━━ The data

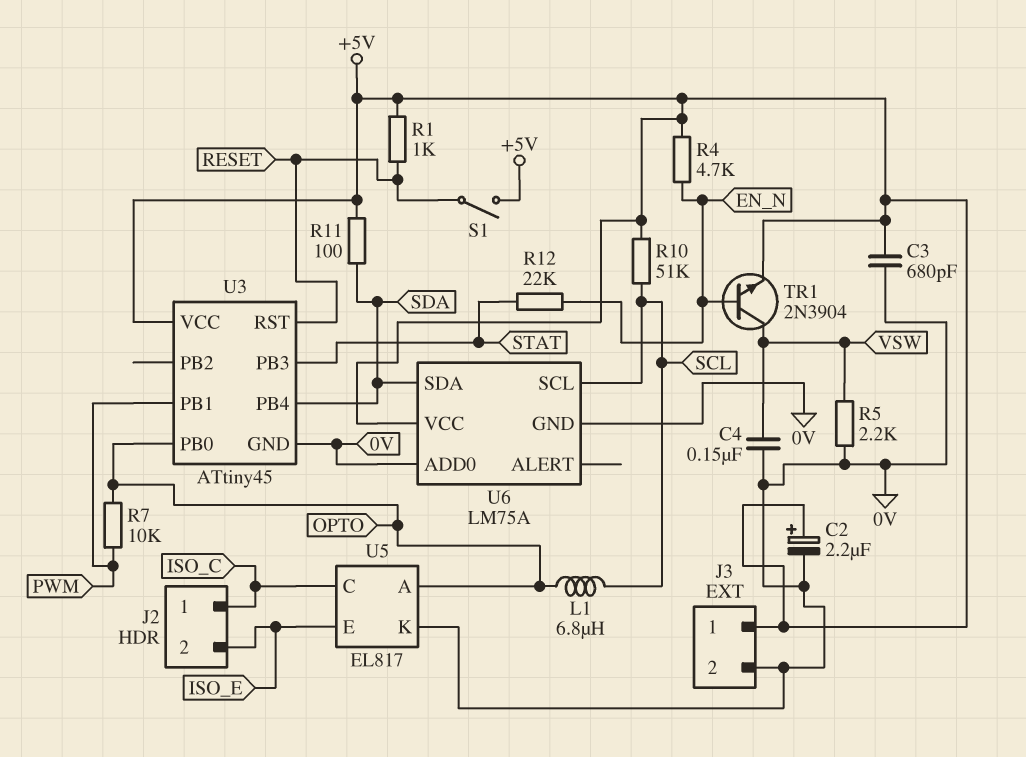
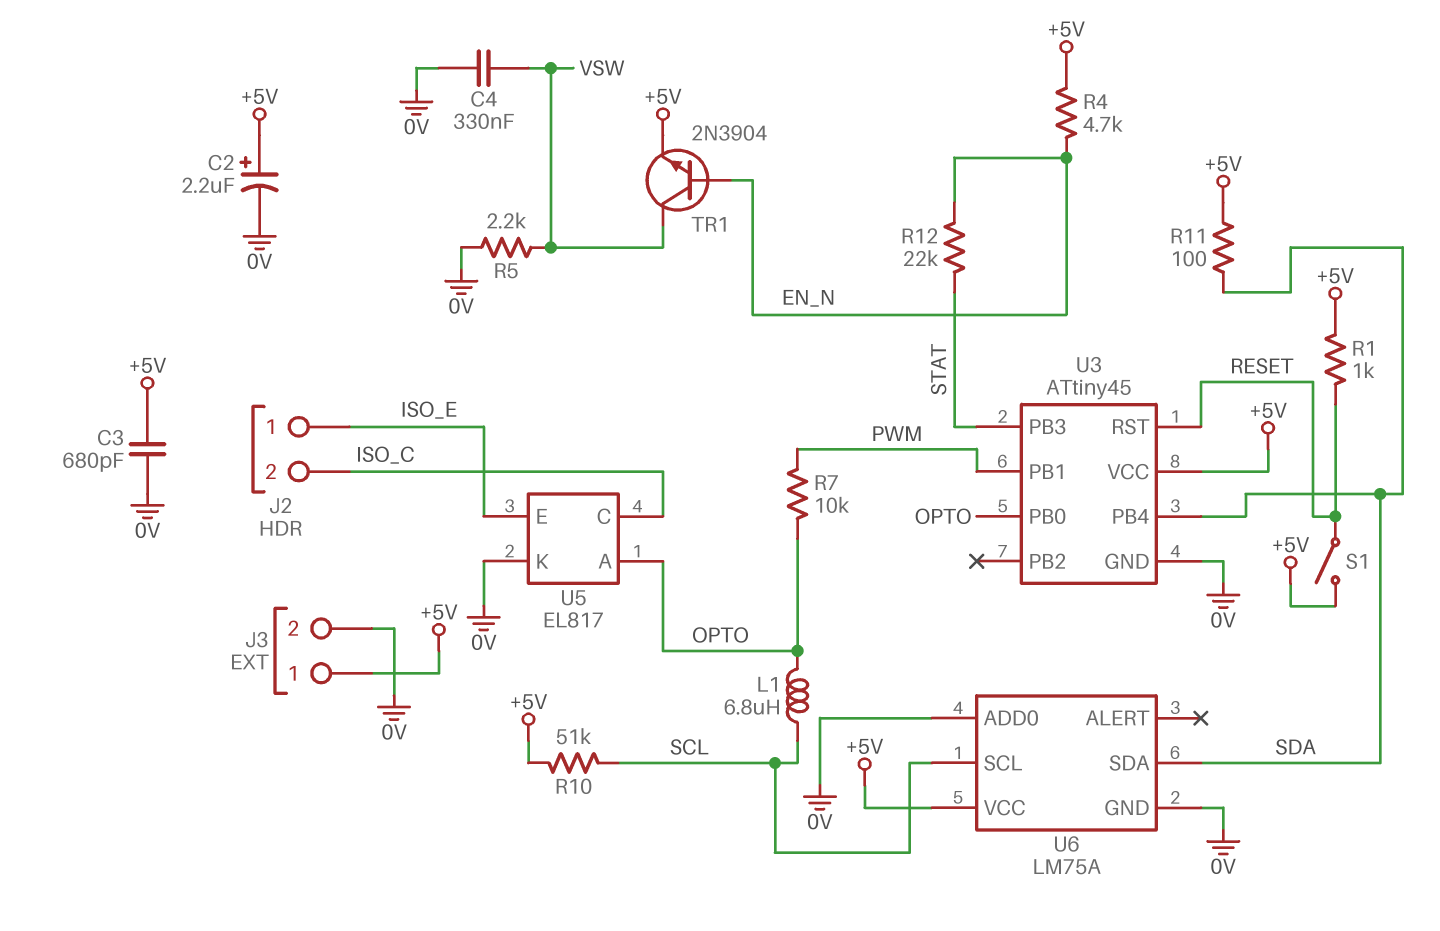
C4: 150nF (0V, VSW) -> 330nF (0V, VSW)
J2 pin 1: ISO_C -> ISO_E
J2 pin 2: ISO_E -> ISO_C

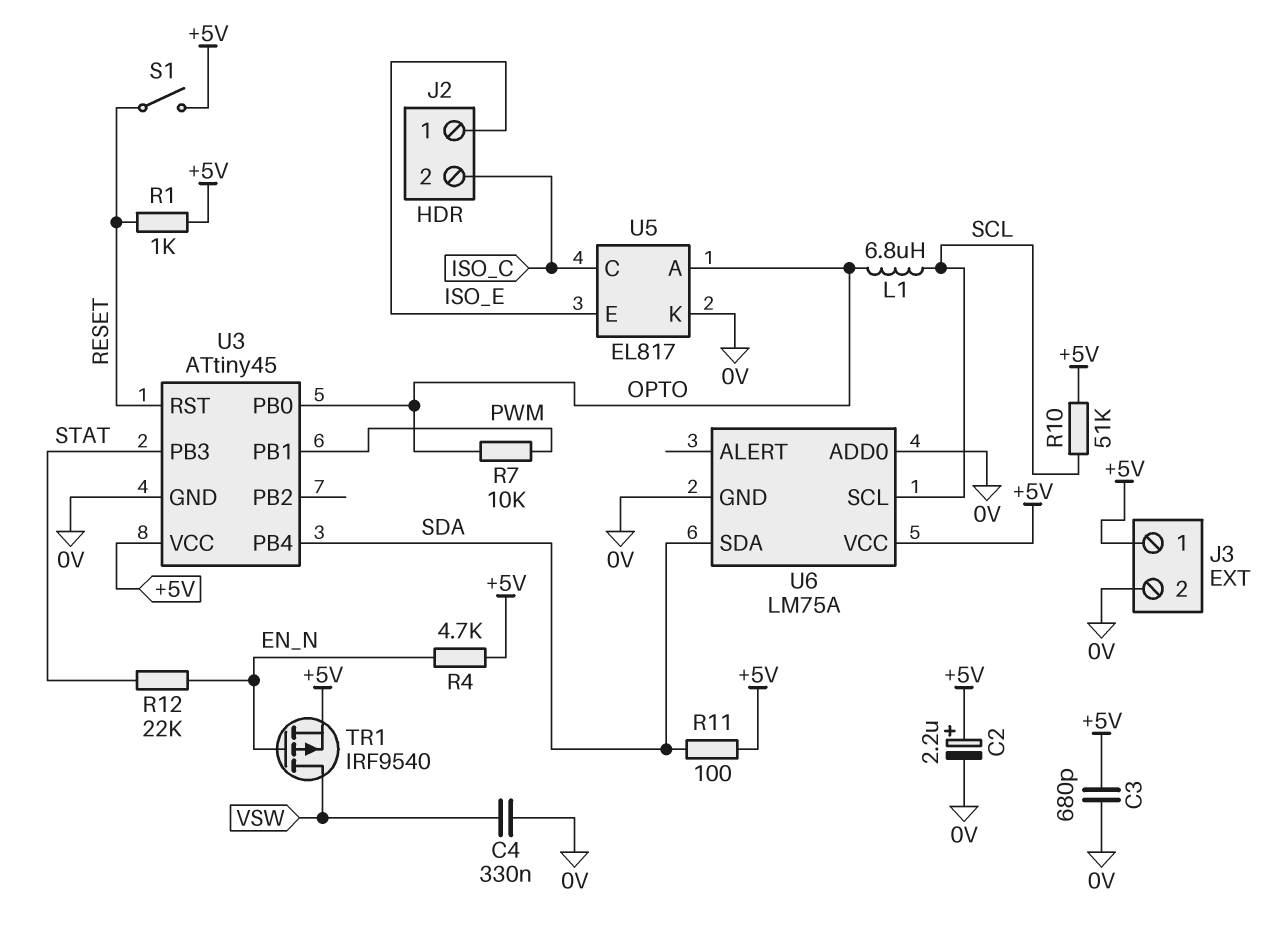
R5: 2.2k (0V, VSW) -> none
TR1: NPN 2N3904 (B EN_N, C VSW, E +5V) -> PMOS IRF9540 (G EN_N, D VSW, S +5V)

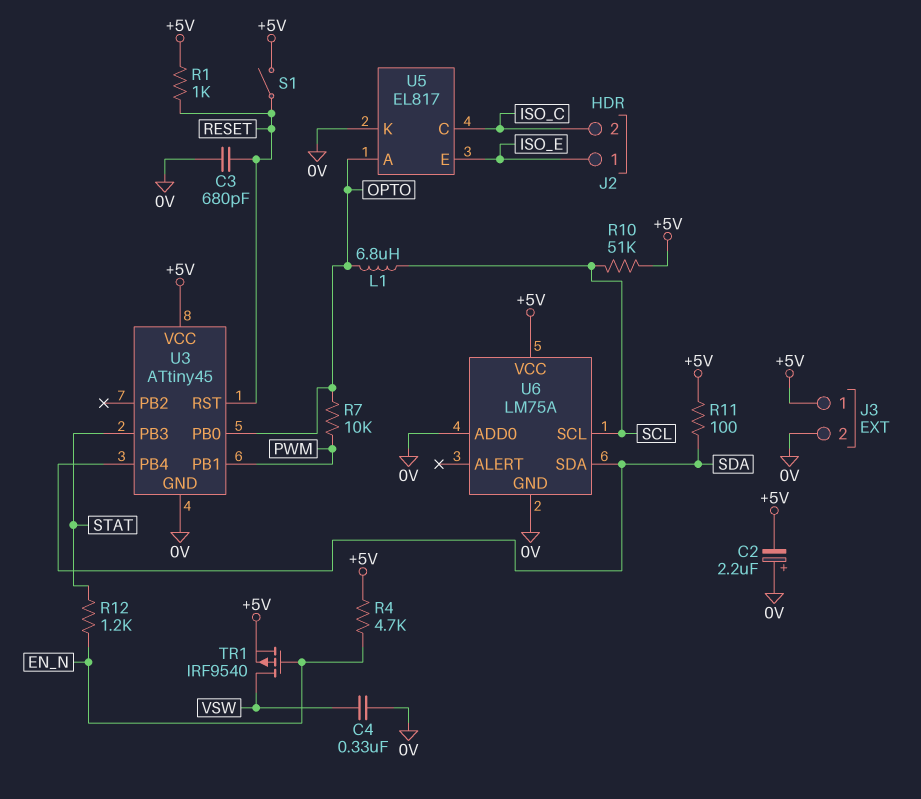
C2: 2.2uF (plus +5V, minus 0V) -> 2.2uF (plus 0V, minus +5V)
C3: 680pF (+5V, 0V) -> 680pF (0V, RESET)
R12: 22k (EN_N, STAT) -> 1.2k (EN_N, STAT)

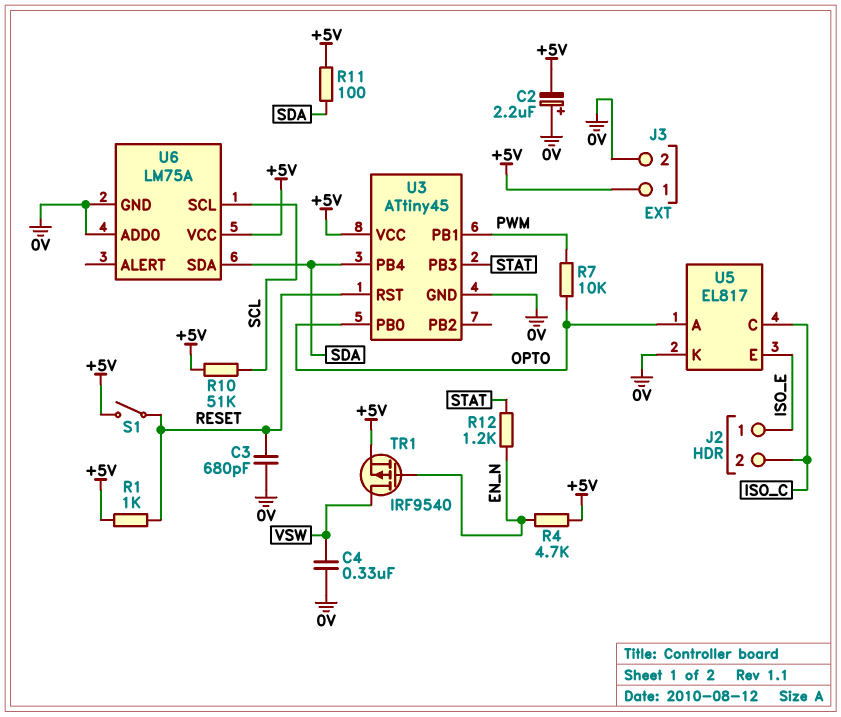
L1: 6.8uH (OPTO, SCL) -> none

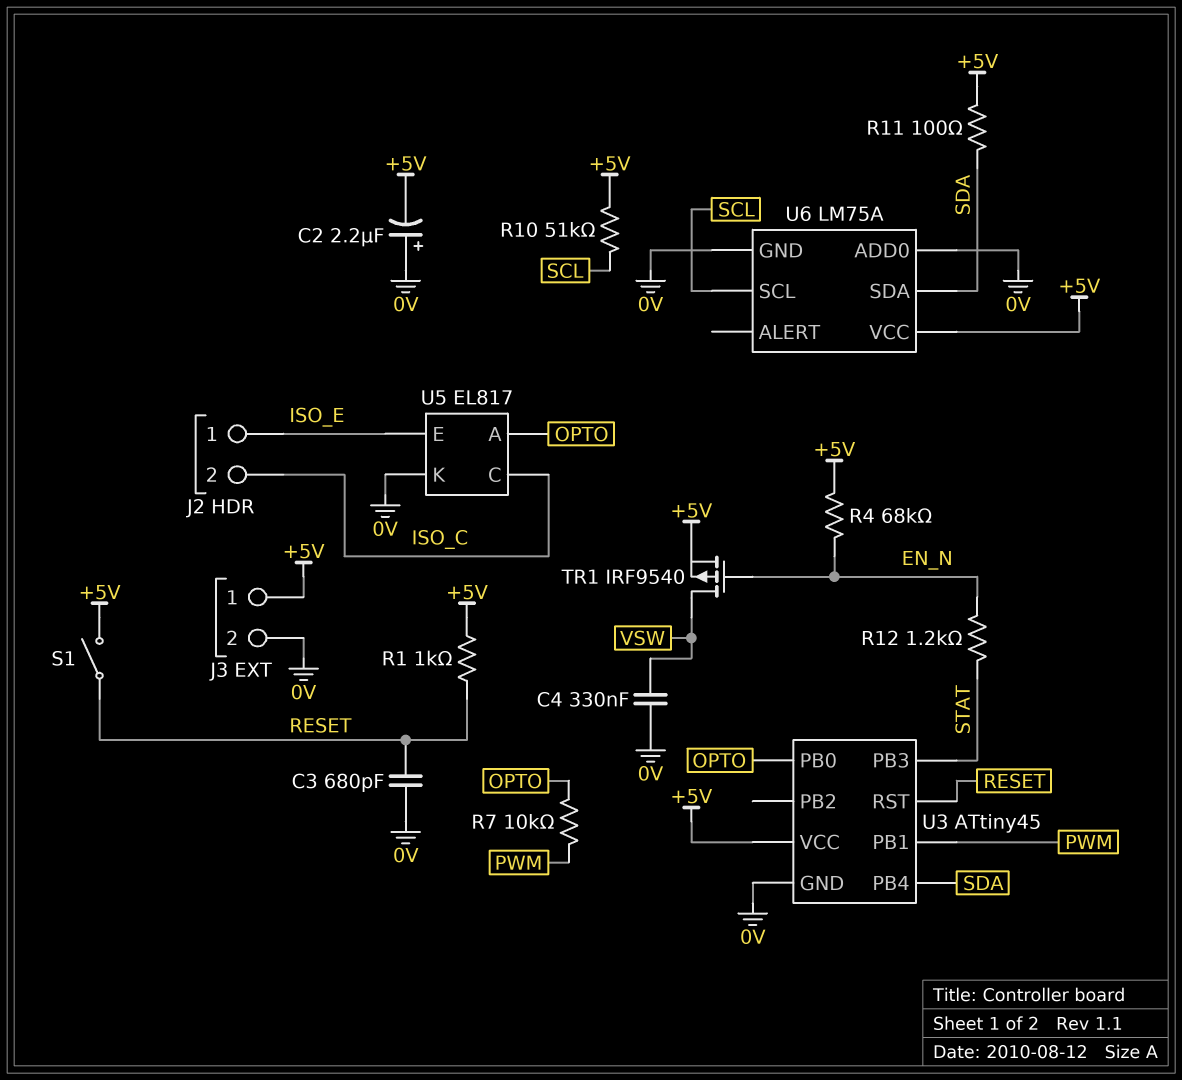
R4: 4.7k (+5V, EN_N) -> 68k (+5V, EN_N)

━━━━

Exercise aim
Would you please print out all the records above exactly, minus any pictures?

Your solution
C4: 150nF (0V, VSW) -> 330nF (0V, VSW)
J2 pin 1: ISO_C -> ISO_E
J2 pin 2: ISO_E -> ISO_C

R5: 2.2k (0V, VSW) -> none
TR1: NPN 2N3904 (B EN_N, C VSW, E +5V) -> PMOS IRF9540 (G EN_N, D VSW, S +5V)

C2: 2.2uF (plus +5V, minus 0V) -> 2.2uF (plus 0V, minus +5V)
C3: 680pF (+5V, 0V) -> 680pF (0V, RESET)
R12: 22k (EN_N, STAT) -> 1.2k (EN_N, STAT)

L1: 6.8uH (OPTO, SCL) -> none

R4: 4.7k (+5V, EN_N) -> 68k (+5V, EN_N)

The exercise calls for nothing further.